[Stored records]

--- --- ---

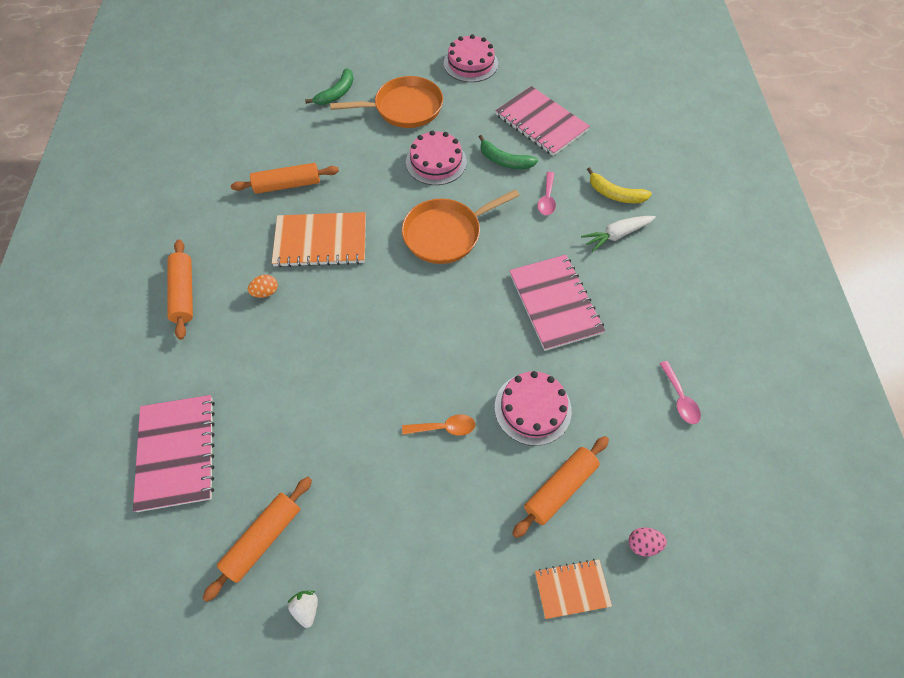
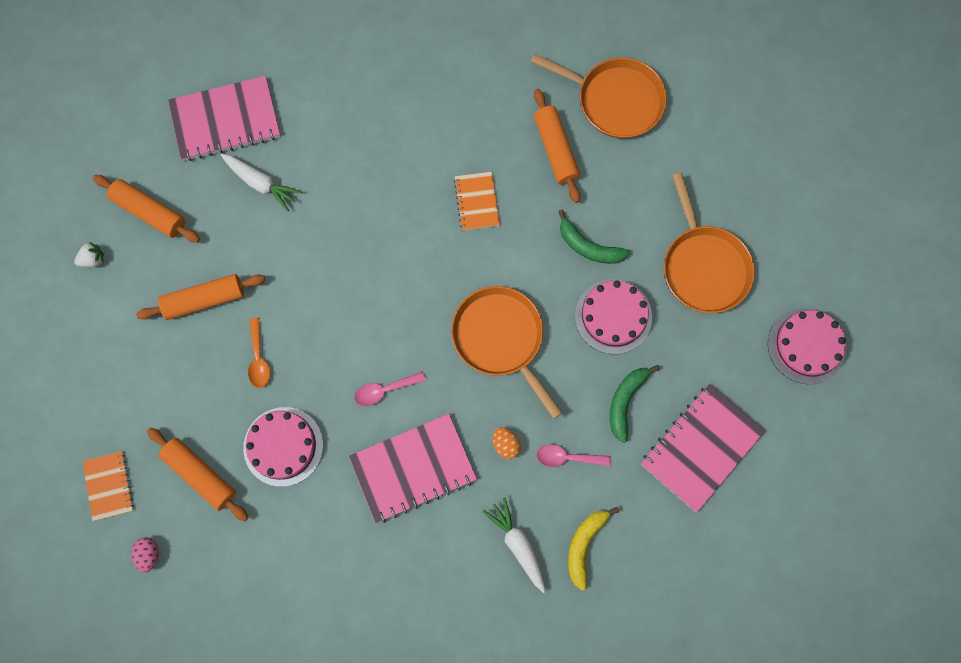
camera: 85 degrees right, 15 degrees up
(184, 293) = (397, 79): orange rolling pin -> orange rolling pin (204, 300)
(255, 144) = (615, 100): none -> orange pan
(258, 419) = (261, 183): none -> white carrot
(266, 292) = (404, 158): orange egg -> orange egg (505, 444)
(321, 241) = (476, 202): orange notebook -> orange notebook, size x0.56
(337, 93) = (718, 178): green banana -> green banana (588, 246)
(679, 398) = (302, 604): pink spoon -> pink spoon (385, 390)

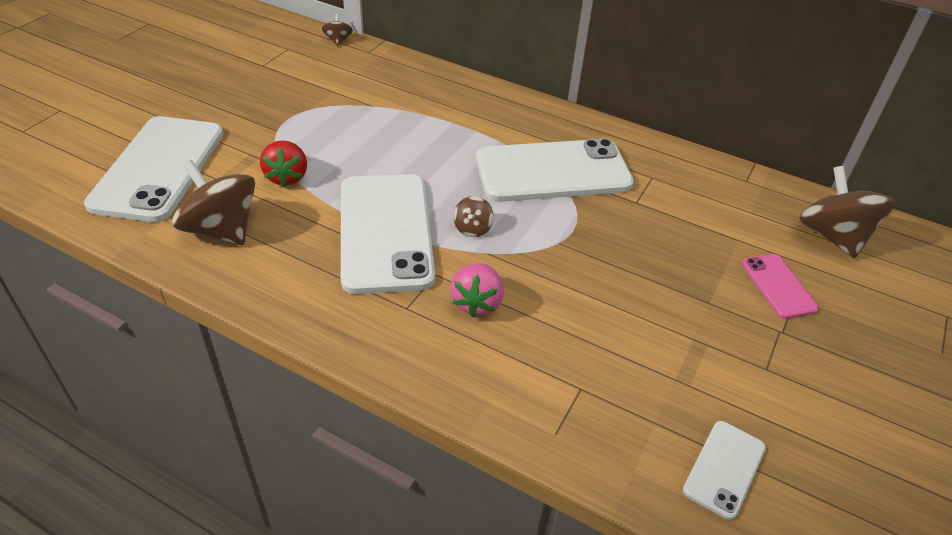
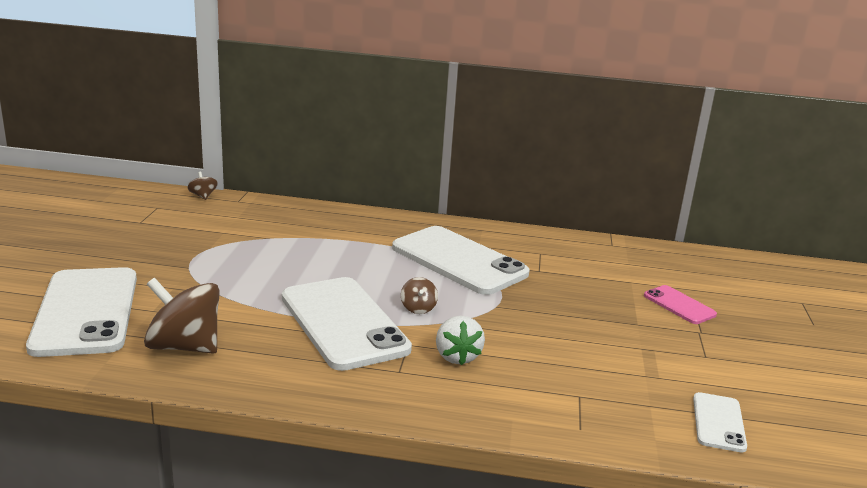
camera: 20 degrees left, 20 degrees down
(287, 177) = (223, 299): red strawberry -> none
(477, 302) = (457, 356): pink strawberry -> white strawberry
(552, 171) = (459, 261): white phone -> white phone turned 75 degrees clockwise
(833, 236) = (696, 269): brown spinning top -> none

--- --- ---

Please provide a faithful transcription of all the data, pictures excluded.

» **ANSWER SPACE**:
camera: 85 degrees right, 15 degrees up
(184, 293) = (397, 79): orange rolling pin -> orange rolling pin (204, 300)
(255, 144) = (615, 100): none -> orange pan
(258, 419) = (261, 183): none -> white carrot
(266, 292) = (404, 158): orange egg -> orange egg (505, 444)
(321, 241) = (476, 202): orange notebook -> orange notebook, size x0.56
(337, 93) = (718, 178): green banana -> green banana (588, 246)
(679, 398) = (302, 604): pink spoon -> pink spoon (385, 390)

camera: 20 degrees left, 20 degrees down
(287, 177) = (223, 299): red strawberry -> none
(477, 302) = (457, 356): pink strawberry -> white strawberry
(552, 171) = (459, 261): white phone -> white phone turned 75 degrees clockwise
(833, 236) = (696, 269): brown spinning top -> none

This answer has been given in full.